Problem: Would you transcribe exactly the lines from the beginning of the records below through the line with "op=rotate; was=purple_vupobupax (3rd", both included, omitting the pictures?

Dataset extract:
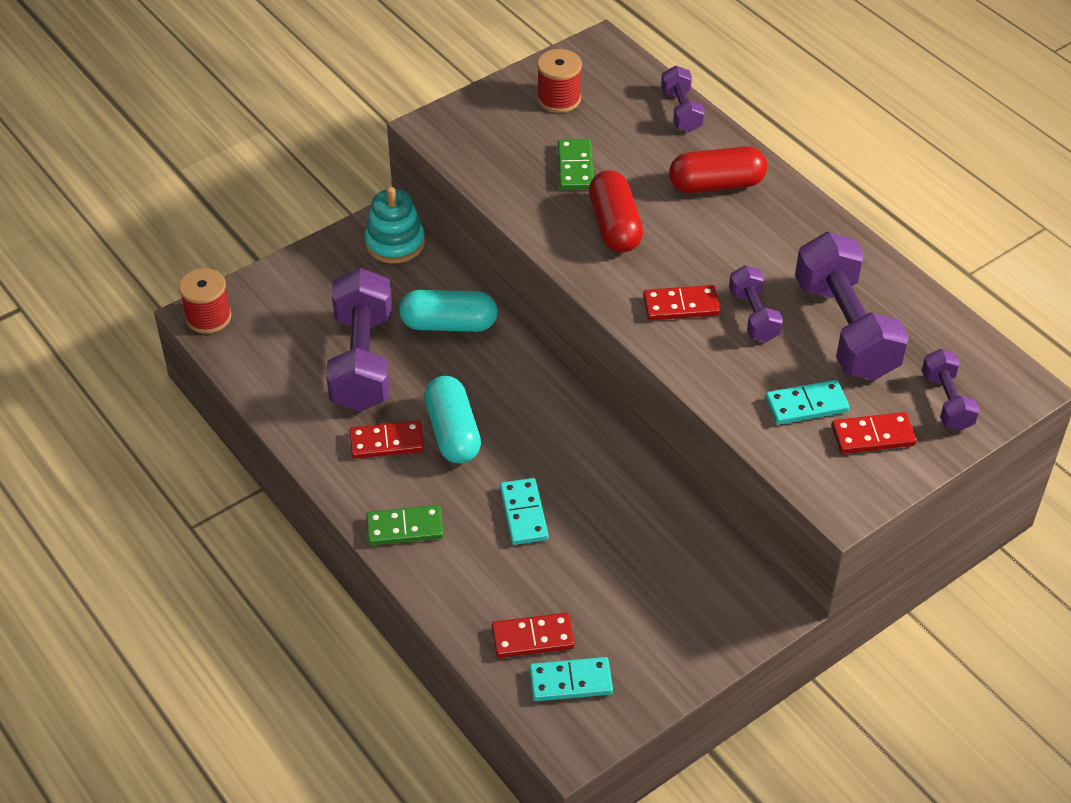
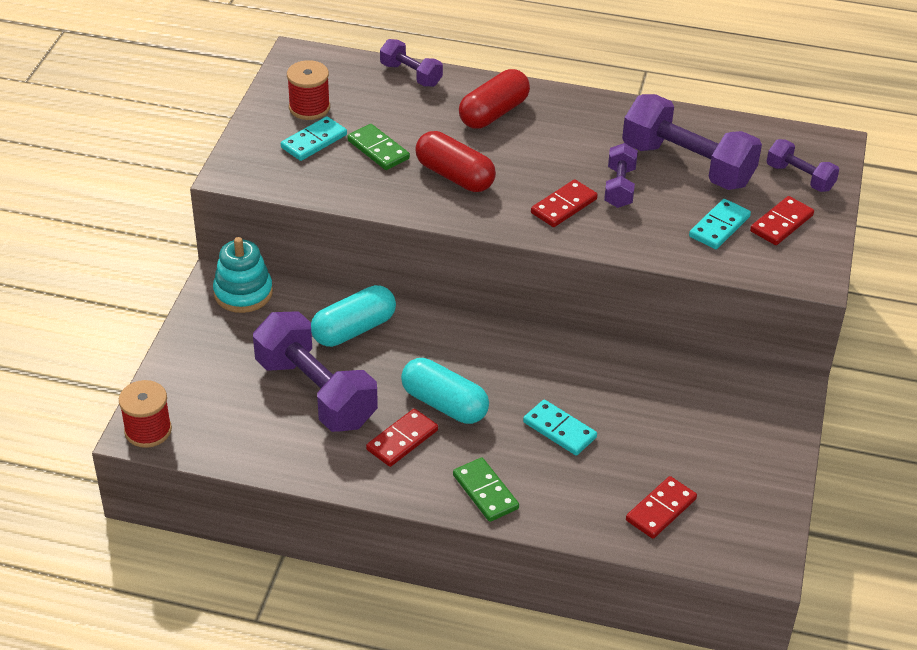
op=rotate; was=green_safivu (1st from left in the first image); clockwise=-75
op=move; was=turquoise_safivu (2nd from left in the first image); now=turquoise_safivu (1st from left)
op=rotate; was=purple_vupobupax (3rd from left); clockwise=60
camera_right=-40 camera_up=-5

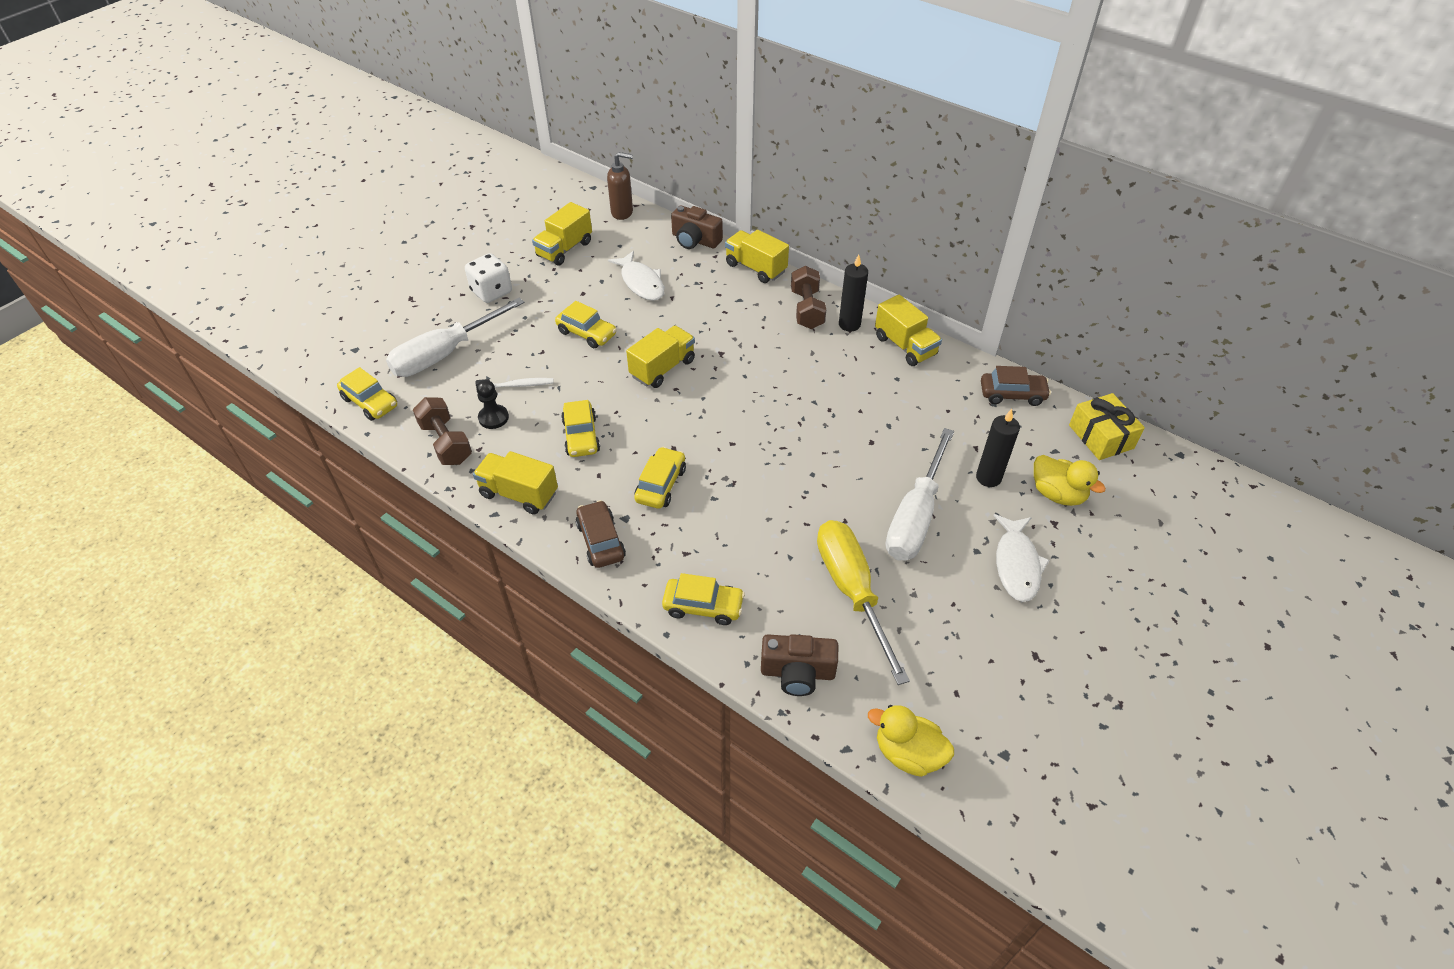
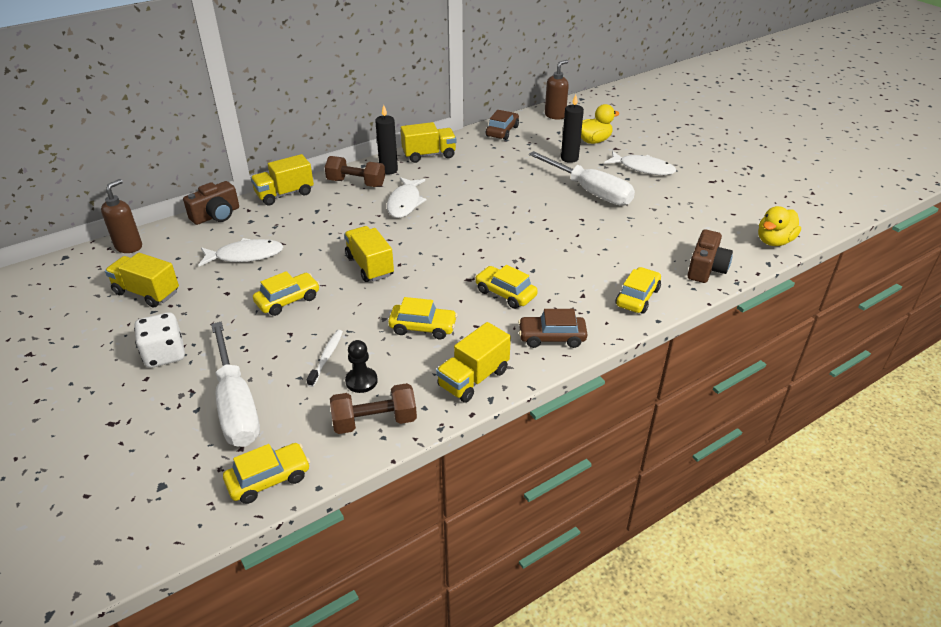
op=rotate; was=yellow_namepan (2nd from left in the first image); clockwise=150
op=delete; was=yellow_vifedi
op=replace; was=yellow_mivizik; now=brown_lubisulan (2nd from left)
op=insert; now=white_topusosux (2nd from left)
camera_right=-70 camera_up=-10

Answer to this problem:
op=rotate; was=green_safivu (1st from left in the first image); clockwise=-75
op=move; was=turquoise_safivu (2nd from left in the first image); now=turquoise_safivu (1st from left)
op=rotate; was=purple_vupobupax (3rd from left); clockwise=60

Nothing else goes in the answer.